__WHAT IS REQUIRED__. Only the lines from the one containing "C8: 3.3uF (3V3, GND) -> 100nF (3V3, GND)" through the last line of the material should be returned, each exactly as it stands.

__INFORMATION SUPPLIED__.

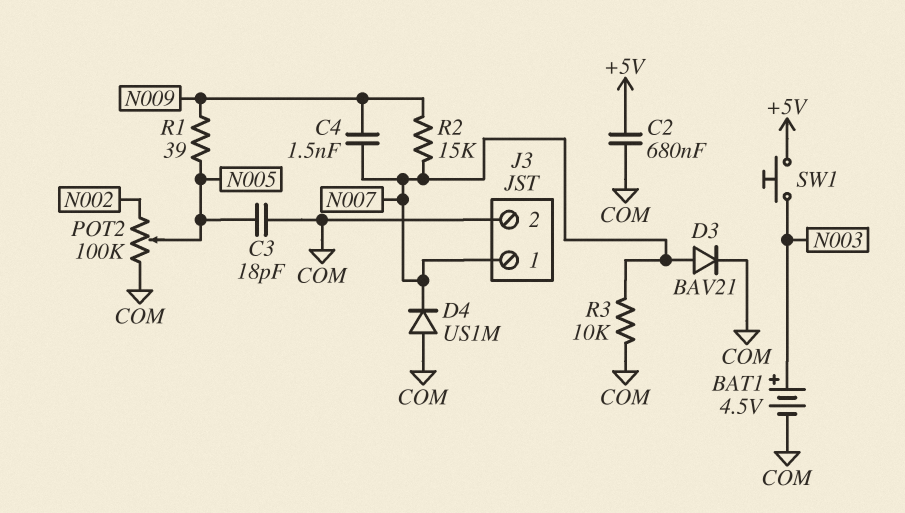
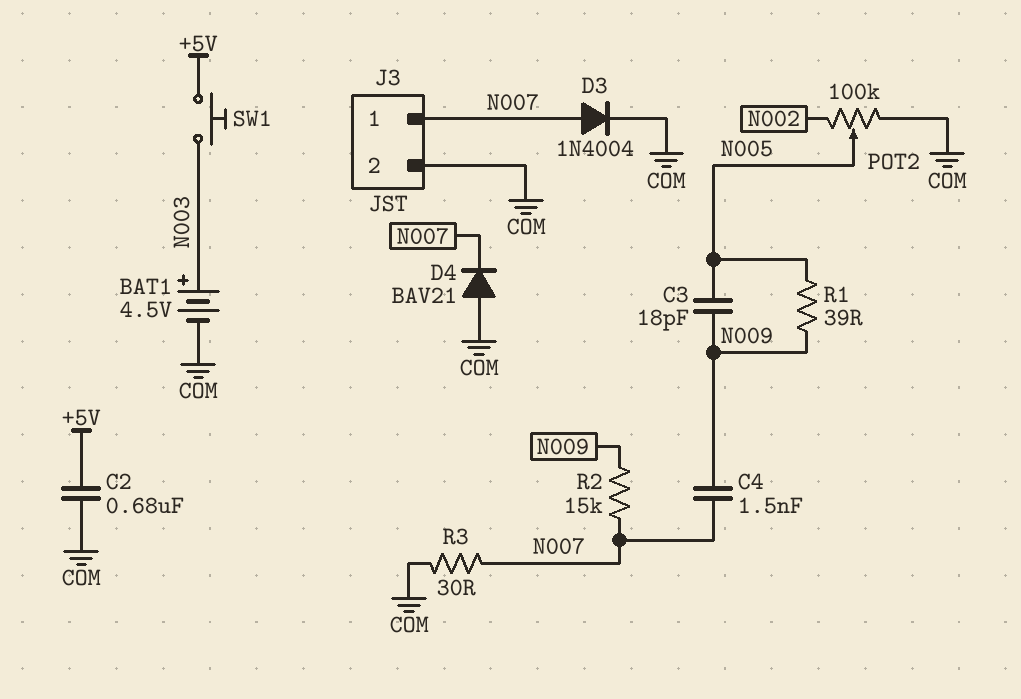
C3: 18pF (COM, N005) -> 18pF (N005, N009)
D3: diode BAV21 (A N007, K COM) -> diode 1N4004 (A N007, K COM)
D4: diode US1M (A COM, K N007) -> diode BAV21 (A COM, K N007)
R3: 10k (COM, N007) -> 30 (COM, N007)

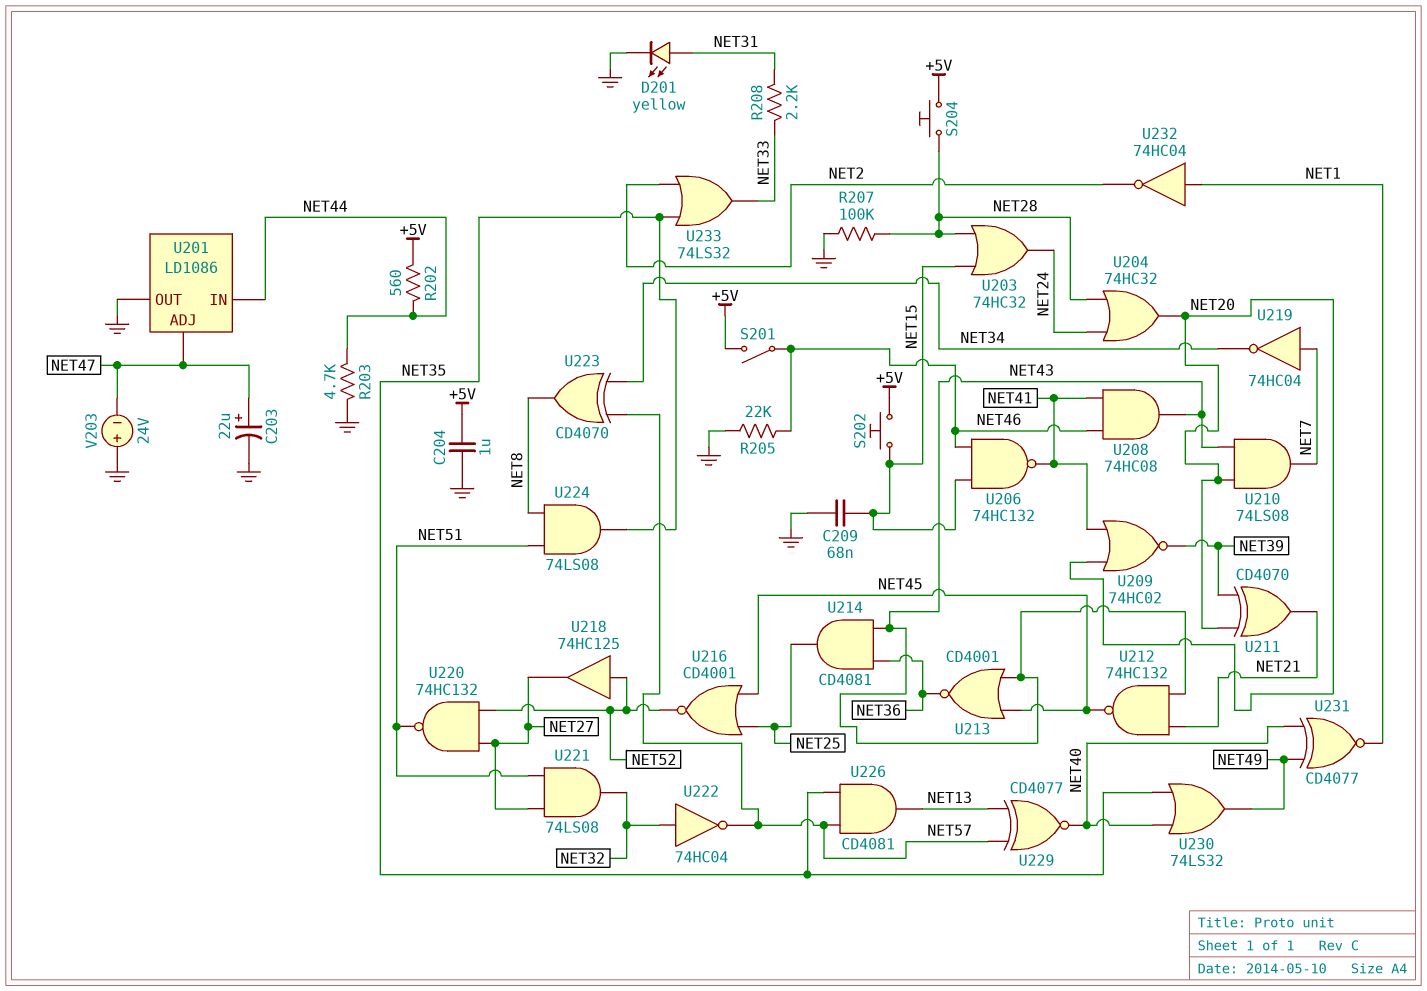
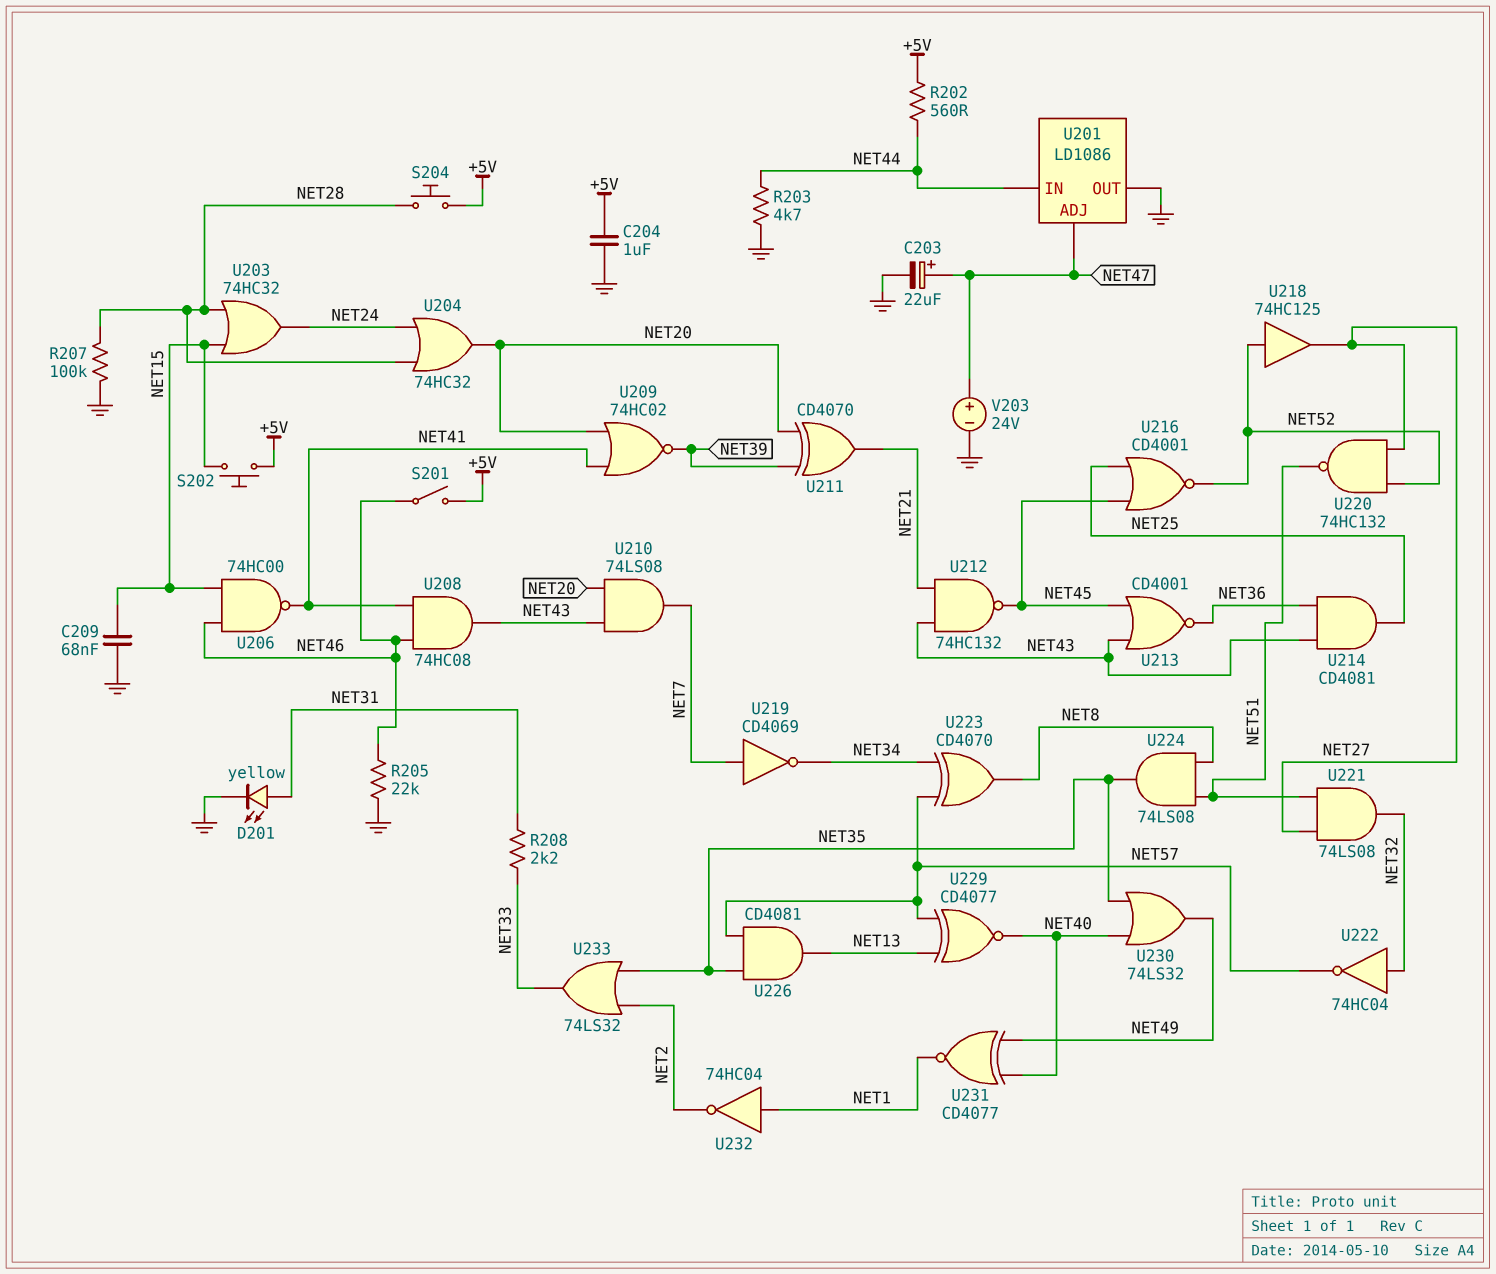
U206: NAND 74HC132 (in NET15, in NET46, out NET41) -> NAND 74HC00 (in NET15, in NET46, out NET41)
U219: NOT 74HC04 (in NET7, out NET34) -> NOT CD4069 (in NET7, out NET34)
V203: 24V (plus GND, minus NET47) -> 24V (plus NET47, minus GND)

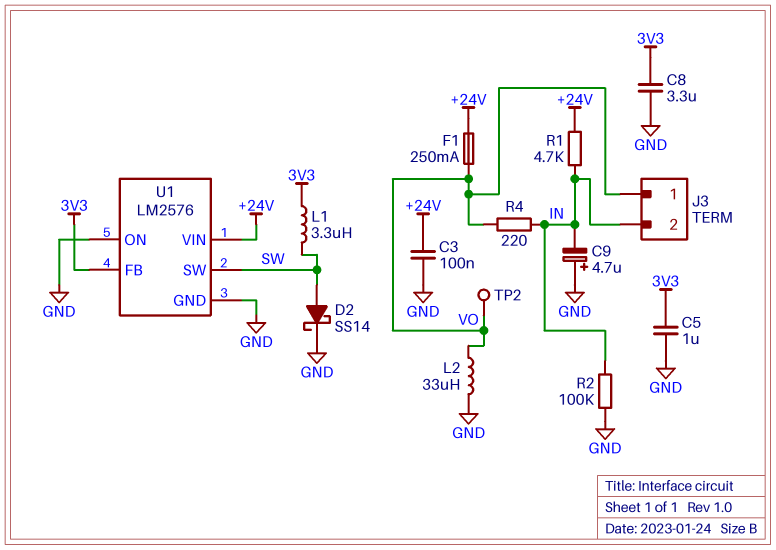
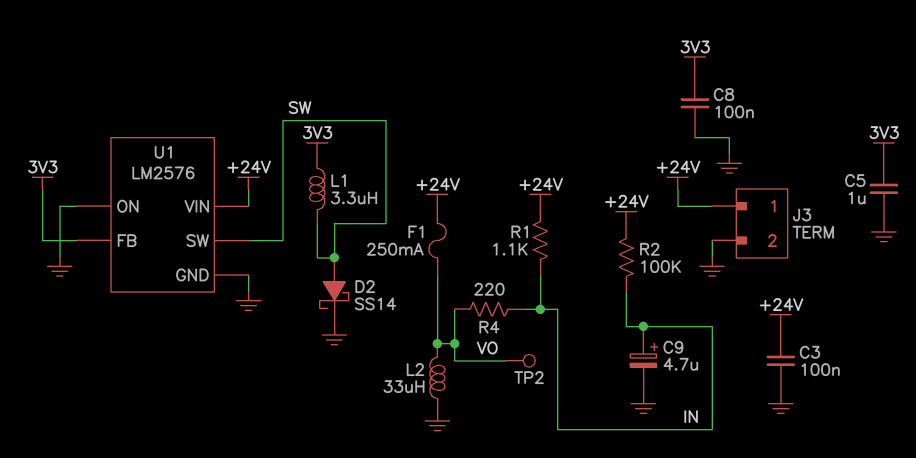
C8: 3.3uF (3V3, GND) -> 100nF (3V3, GND)
C9: 4.7uF (plus GND, minus IN) -> 4.7uF (plus IN, minus GND)
J3 pin 1: VO -> +24V
J3 pin 2: IN -> GND
R1: 4.7k (+24V, IN) -> 1.1k (+24V, IN)
R2: 100k (GND, IN) -> 100k (+24V, IN)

__YOUR RESPONSE__.
C8: 3.3uF (3V3, GND) -> 100nF (3V3, GND)
C9: 4.7uF (plus GND, minus IN) -> 4.7uF (plus IN, minus GND)
J3 pin 1: VO -> +24V
J3 pin 2: IN -> GND
R1: 4.7k (+24V, IN) -> 1.1k (+24V, IN)
R2: 100k (GND, IN) -> 100k (+24V, IN)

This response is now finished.